Object correspondence data:
------------------------------------------------------------------------

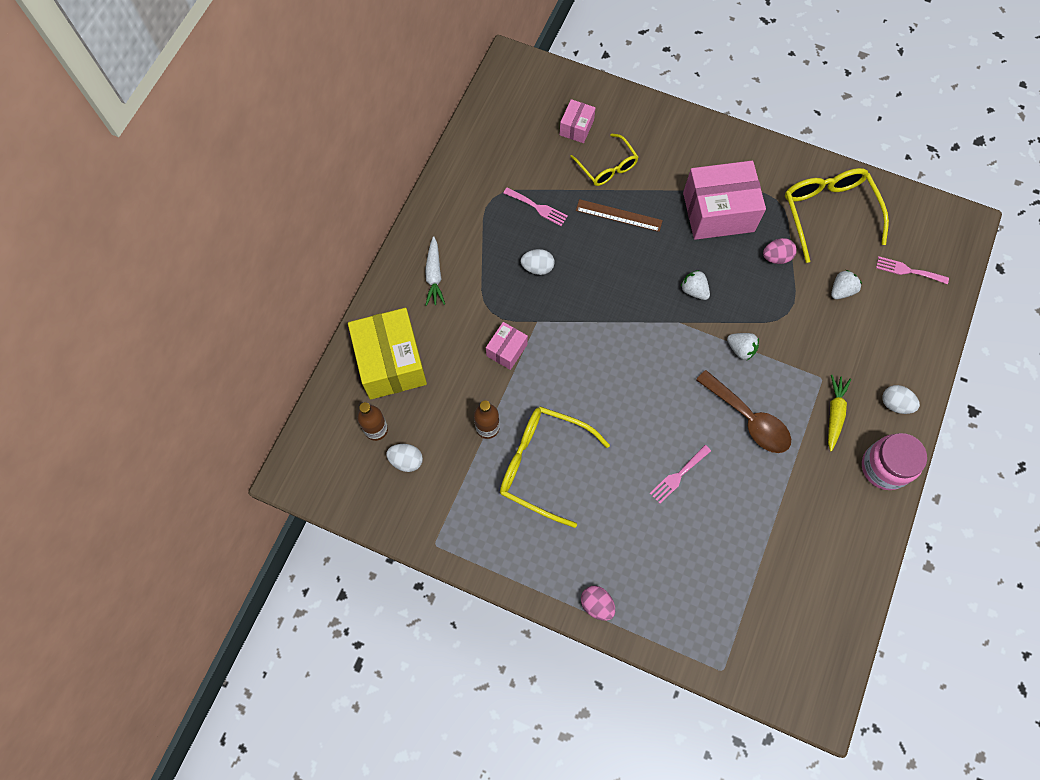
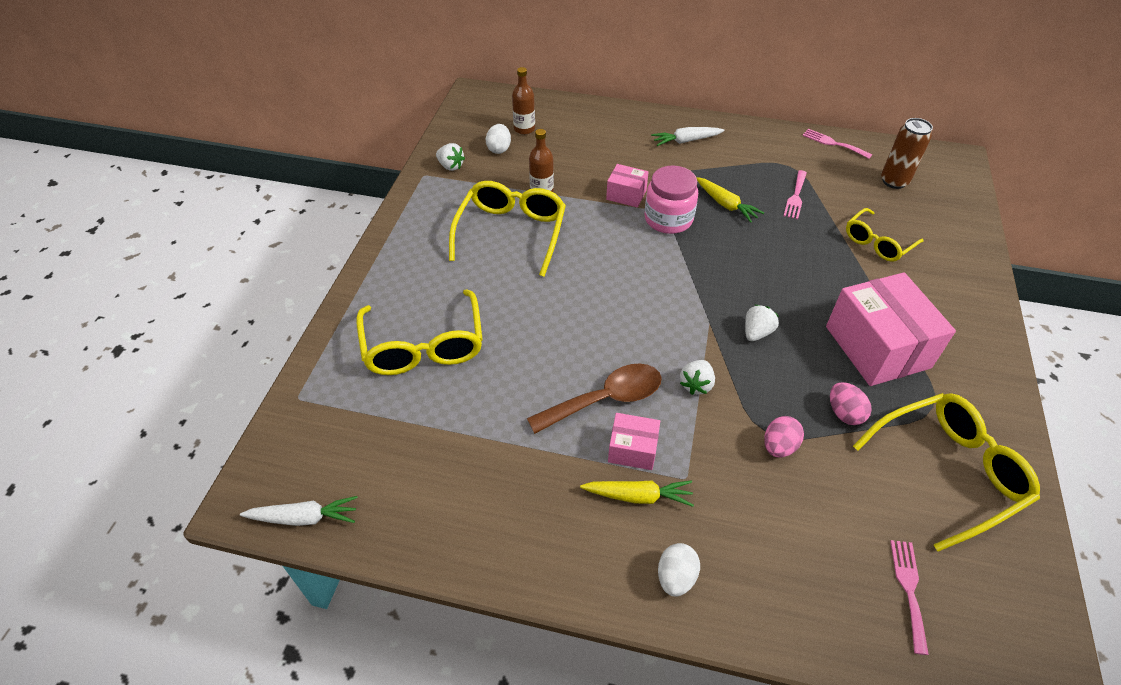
camera: 80 degrees right, 20 degrees down
(391, 362) = (589, 128): yellow box -> none
(532, 123) = (894, 181): none -> brown can
(537, 267) = (726, 204): white egg -> yellow carrot
(576, 127) = (912, 214): pink box -> pink box (632, 449)
(597, 604) = (371, 287): pink egg -> pink egg (779, 446)
(619, 215) = (821, 258): brown ruler -> none
(676, 558) = (424, 345): none -> yellow glasses
(678, 476) = (519, 339): pink fork -> pink fork (833, 143)
(748, 419) = (605, 399): brown spoon -> brown spoon turned 150 degrees counterclockwise
(837, 659) = (304, 517): none -> white carrot
(841, 290) = (830, 495): white strawberry -> white strawberry (450, 166)
(884, 467) = (574, 566): pink jar -> pink jar (668, 219)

------------------------------------------------------------------------

Prompt
I need every line of the data that has the word "carrot"; please list them.

Your response
(537, 267) = (726, 204): white egg -> yellow carrot
(837, 659) = (304, 517): none -> white carrot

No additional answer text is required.